Only the lines containing the string "none" are needed; copy all of them from the listing.

* **Data for this exercise**

---

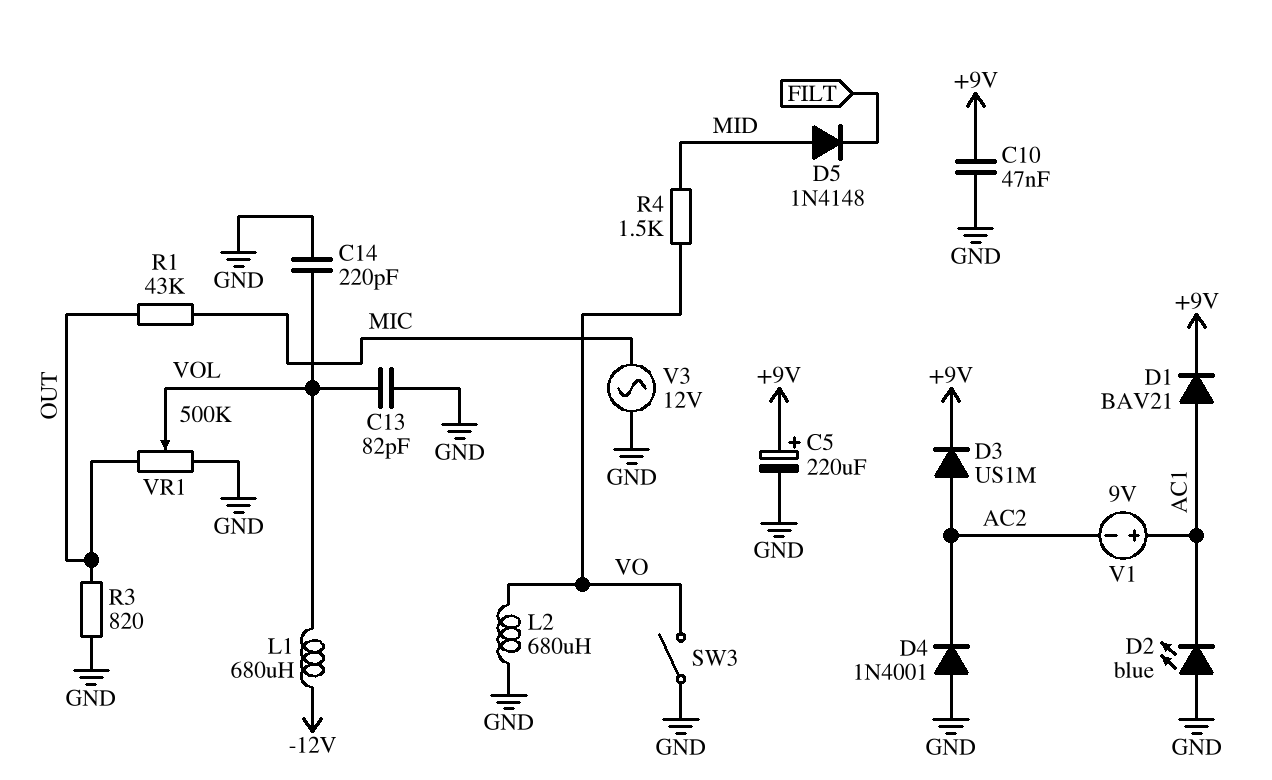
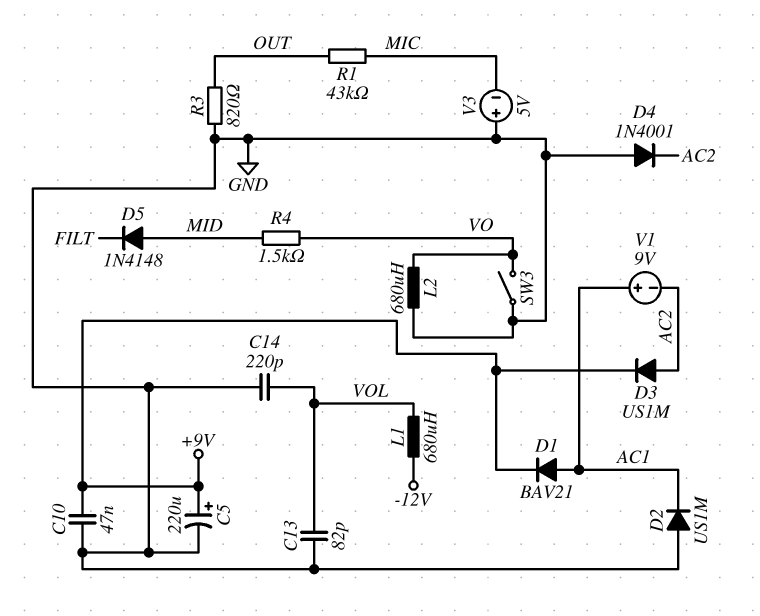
D2: LED blue (A GND, K AC1) -> diode US1M (A GND, K AC1)
V3: AC 12V (GND, MIC) -> 5V (plus GND, minus MIC)
VR1: 500k (GND, OUT, wiper VOL) -> none

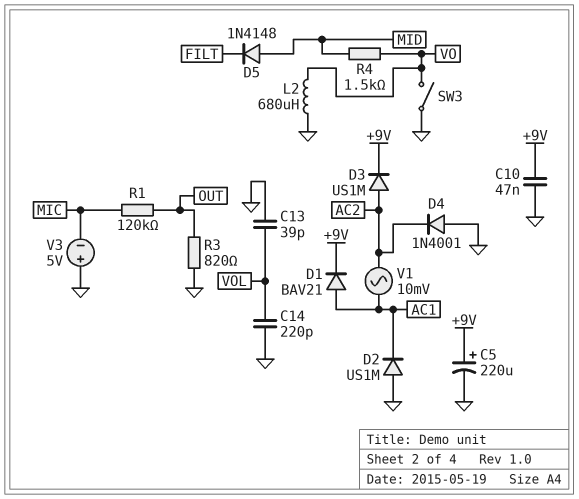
C13: 82pF (GND, VOL) -> 39pF (GND, VOL)
L1: 680uH (-12V, VOL) -> none
R1: 43k (MIC, OUT) -> 120k (MIC, OUT)
V1: 9V (plus AC1, minus AC2) -> AC 10mV (AC1, AC2)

---

* **Answer space**
VR1: 500k (GND, OUT, wiper VOL) -> none
L1: 680uH (-12V, VOL) -> none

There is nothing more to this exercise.